Prompt -
The entries below contain a stretch that opens with the line containing "- insert: green dice 241 198" and closes with the line containing "- insert: green pyramid 836 296"; set down that stretch exactly, both ends included, and nothing else.

-----

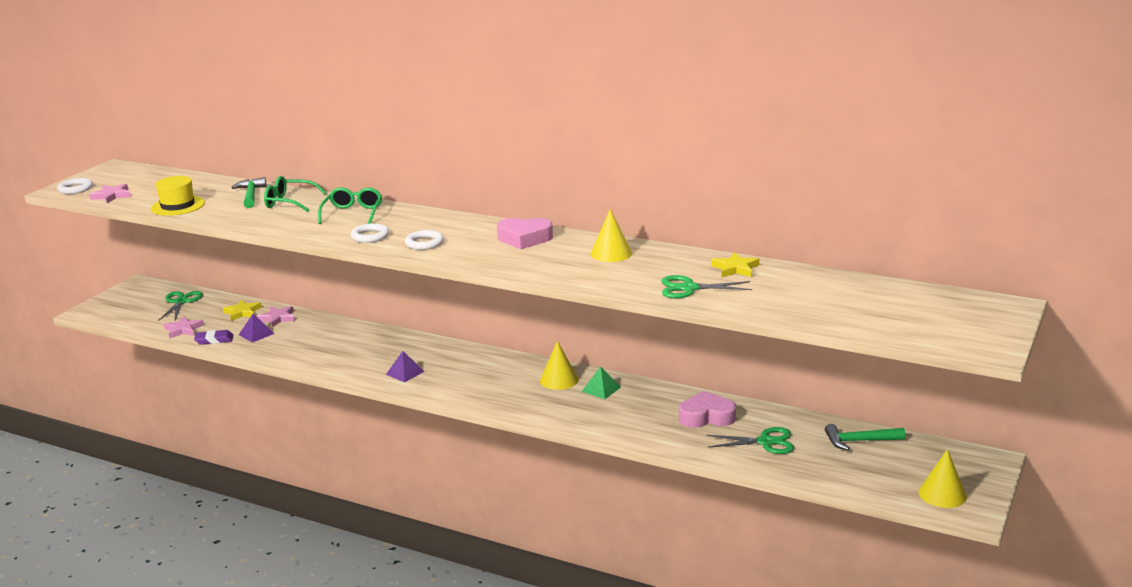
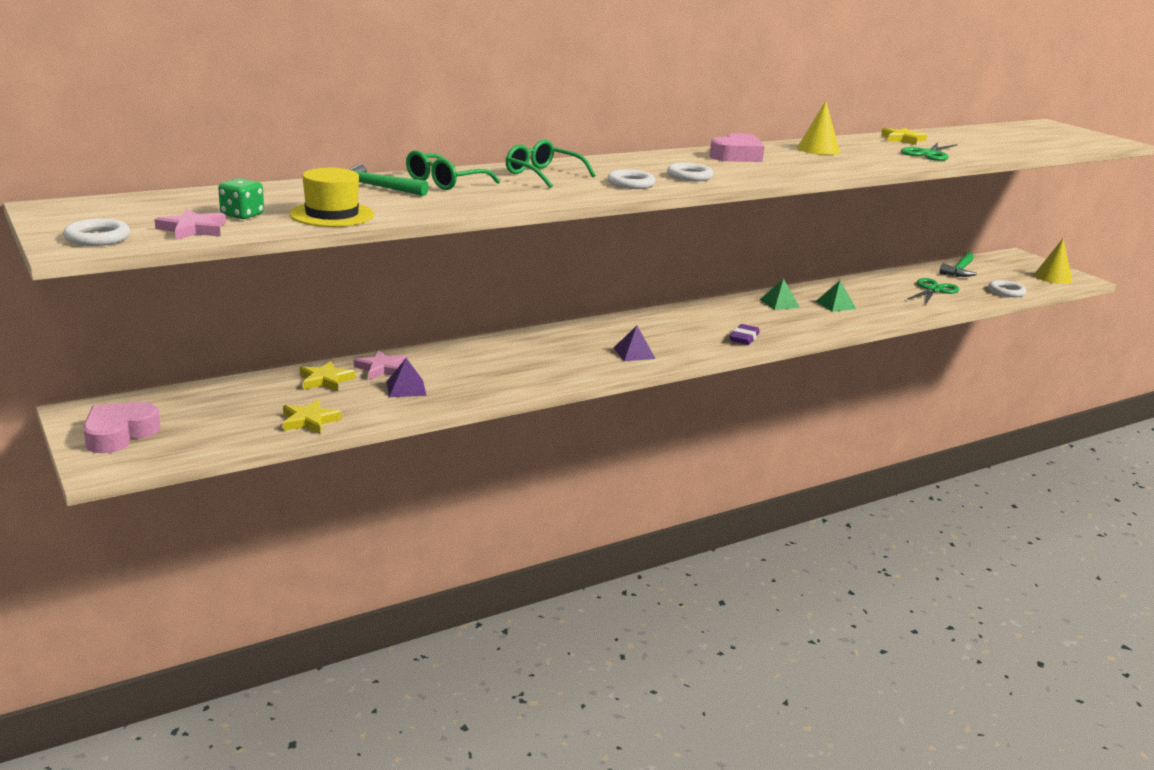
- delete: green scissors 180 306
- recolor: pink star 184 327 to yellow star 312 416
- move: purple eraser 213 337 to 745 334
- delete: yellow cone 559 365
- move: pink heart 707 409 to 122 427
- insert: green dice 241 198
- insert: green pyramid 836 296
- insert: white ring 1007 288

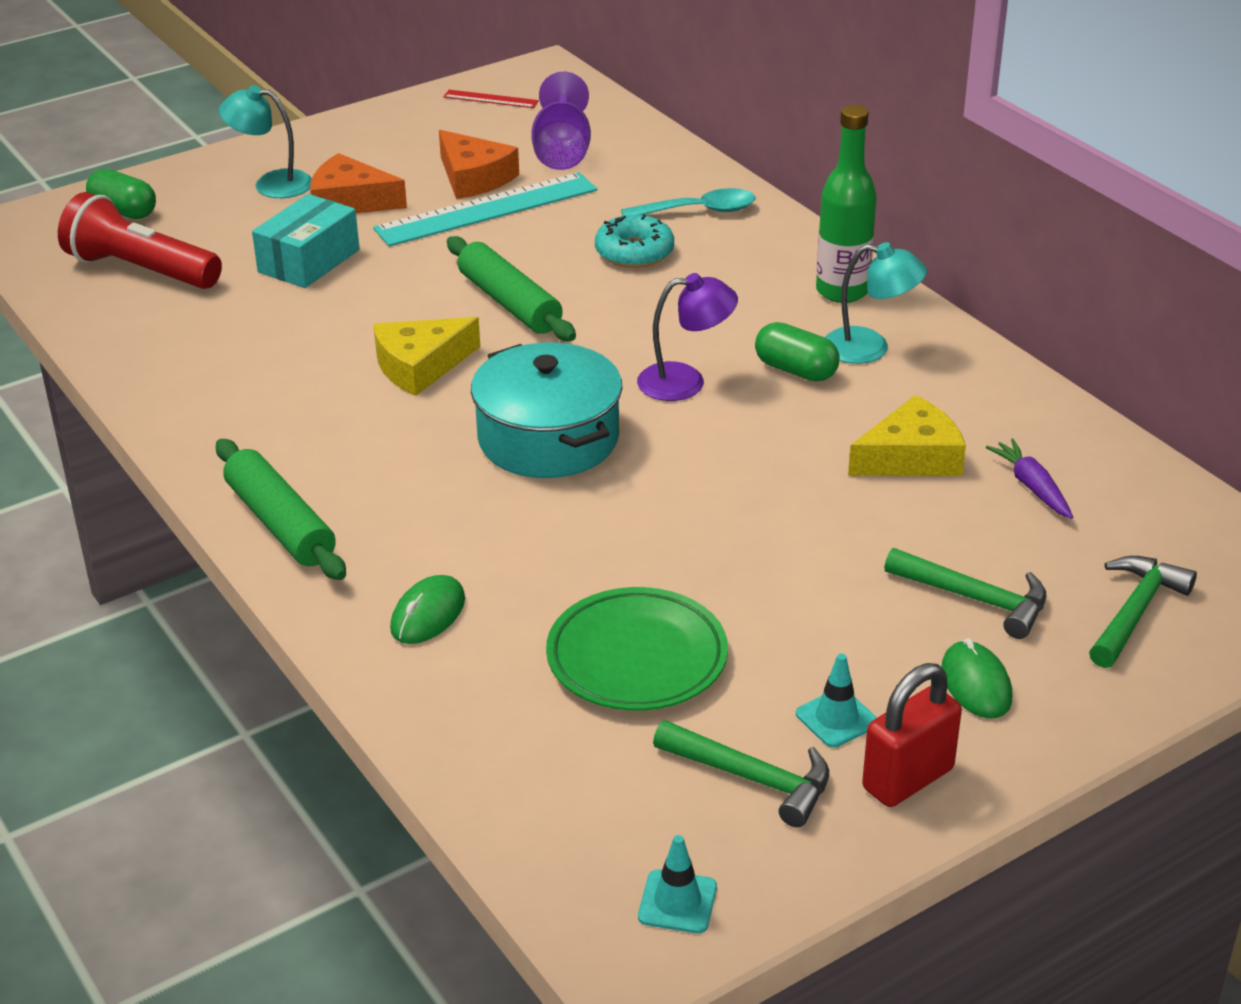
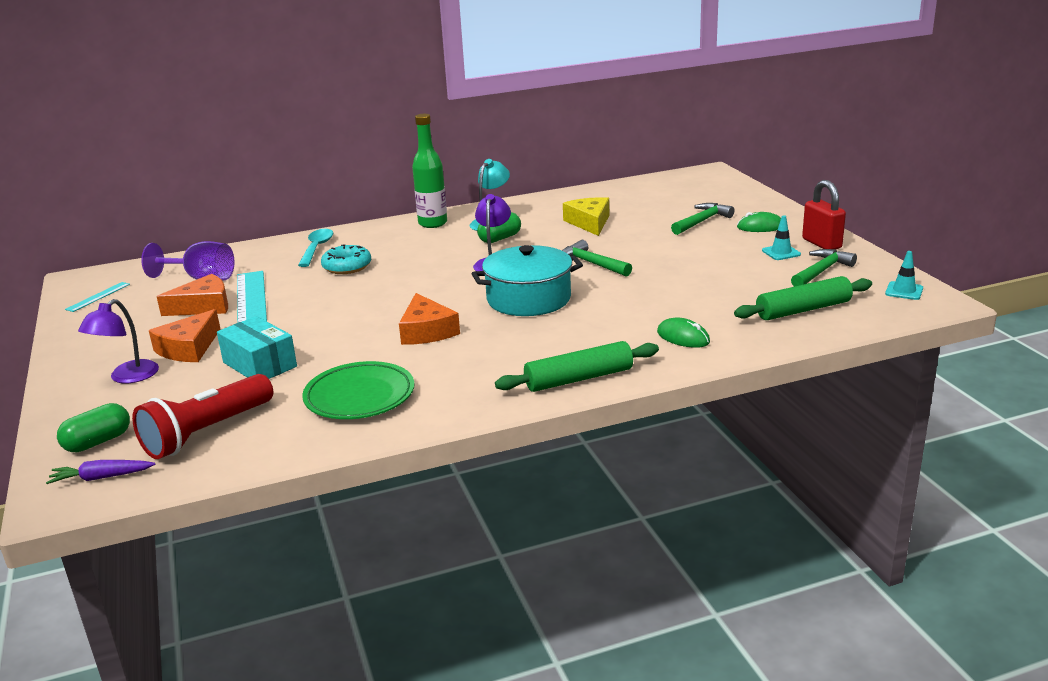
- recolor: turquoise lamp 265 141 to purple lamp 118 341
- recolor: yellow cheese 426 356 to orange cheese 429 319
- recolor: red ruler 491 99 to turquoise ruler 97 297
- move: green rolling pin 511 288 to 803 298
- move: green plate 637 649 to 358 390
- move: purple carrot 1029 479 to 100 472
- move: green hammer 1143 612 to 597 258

-----

Written reply -
- insert: green dice 241 198
- insert: green pyramid 836 296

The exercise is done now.